**REQUIRED WORK**
Output every line of the material below word for word, leaving out the pictures.

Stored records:
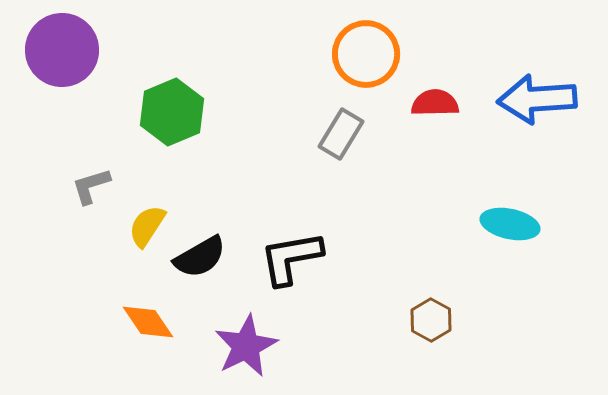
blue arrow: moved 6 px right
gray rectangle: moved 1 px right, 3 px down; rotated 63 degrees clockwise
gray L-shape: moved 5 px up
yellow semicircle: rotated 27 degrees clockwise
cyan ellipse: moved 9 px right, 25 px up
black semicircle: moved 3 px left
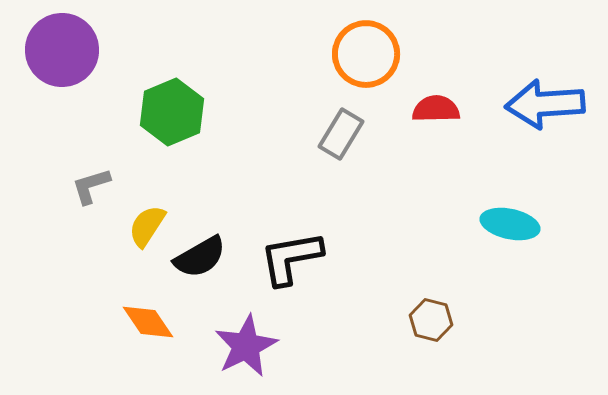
blue arrow: moved 8 px right, 5 px down
red semicircle: moved 1 px right, 6 px down
brown hexagon: rotated 15 degrees counterclockwise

**RESPONSE TO THIS TASK**
blue arrow: moved 6 px right
gray rectangle: moved 1 px right, 3 px down; rotated 63 degrees clockwise
gray L-shape: moved 5 px up
yellow semicircle: rotated 27 degrees clockwise
cyan ellipse: moved 9 px right, 25 px up
black semicircle: moved 3 px left
blue arrow: moved 8 px right, 5 px down
red semicircle: moved 1 px right, 6 px down
brown hexagon: rotated 15 degrees counterclockwise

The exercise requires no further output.